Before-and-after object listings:
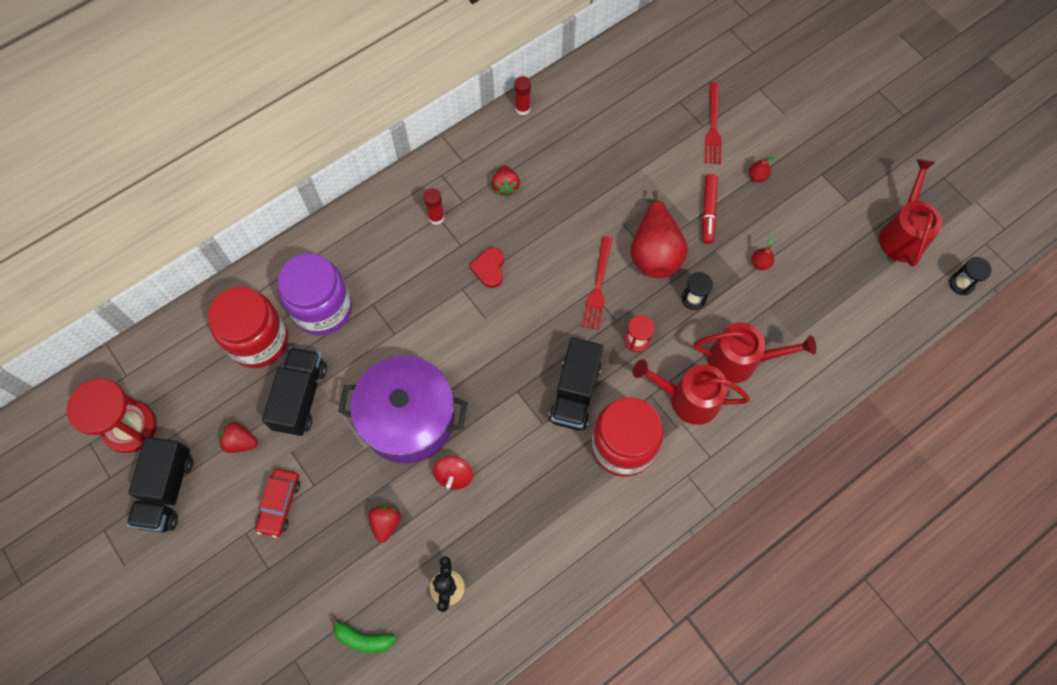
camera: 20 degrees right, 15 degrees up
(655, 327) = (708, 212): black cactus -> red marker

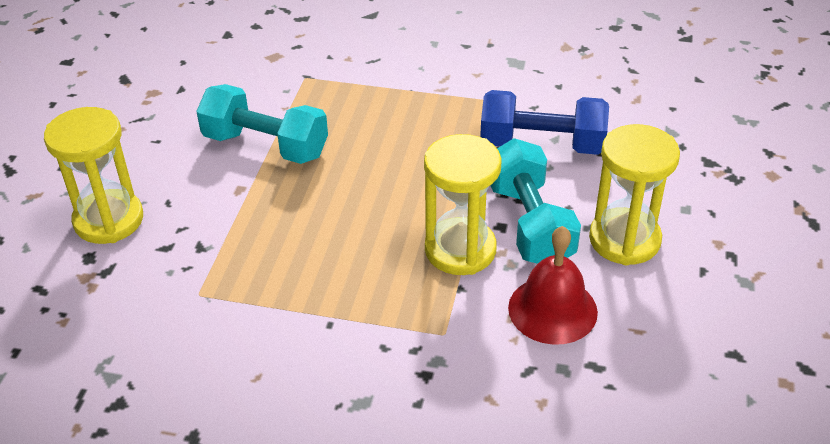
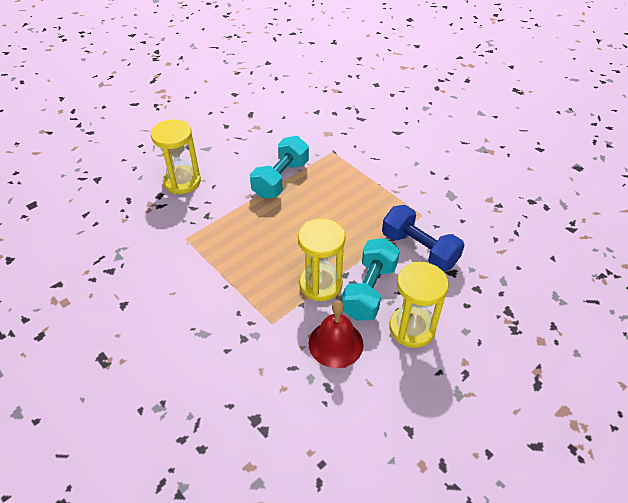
camera: 35 degrees right, 5 degrees up
(265, 146) = (281, 179): turquoise dumbbell -> turquoise dumbbell turned 60 degrees clockwise

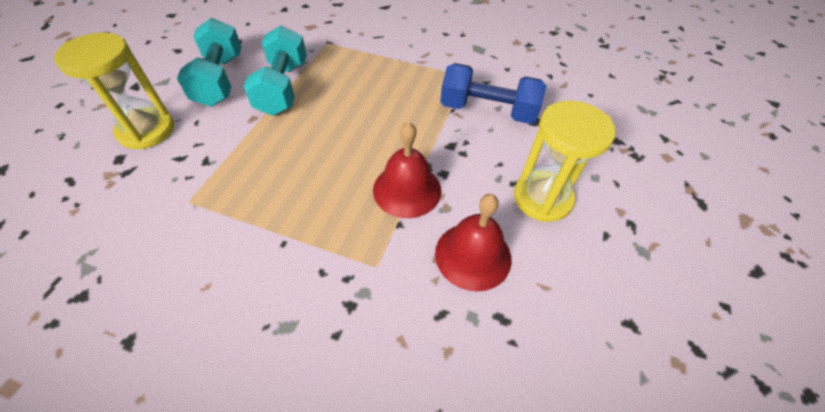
camera: 30 degrees left, 5 degrees up
(320, 284) = (407, 190): yellow hourglass -> red bell
(369, 290) = (467, 174): turquoise dumbbell -> turquoise dumbbell (220, 80)

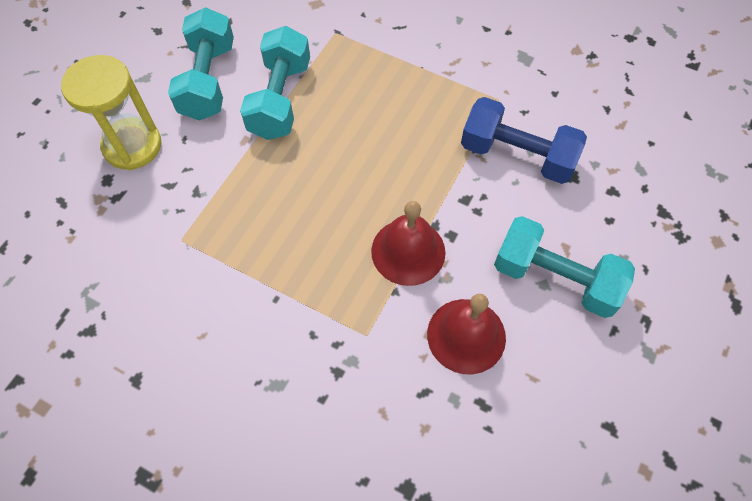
camera: 10 degrees right, 10 degrees up
(542, 198) = (555, 278): yellow hourglass -> turquoise dumbbell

EXERCISE BRIEF:
Copy every line above word for word and exclude the pictures.

EXERCISE RESULT:
camera: 20 degrees right, 15 degrees up
(655, 327) = (708, 212): black cactus -> red marker

camera: 35 degrees right, 5 degrees up
(265, 146) = (281, 179): turquoise dumbbell -> turquoise dumbbell turned 60 degrees clockwise

camera: 30 degrees left, 5 degrees up
(320, 284) = (407, 190): yellow hourglass -> red bell
(369, 290) = (467, 174): turquoise dumbbell -> turquoise dumbbell (220, 80)

camera: 10 degrees right, 10 degrees up
(542, 198) = (555, 278): yellow hourglass -> turquoise dumbbell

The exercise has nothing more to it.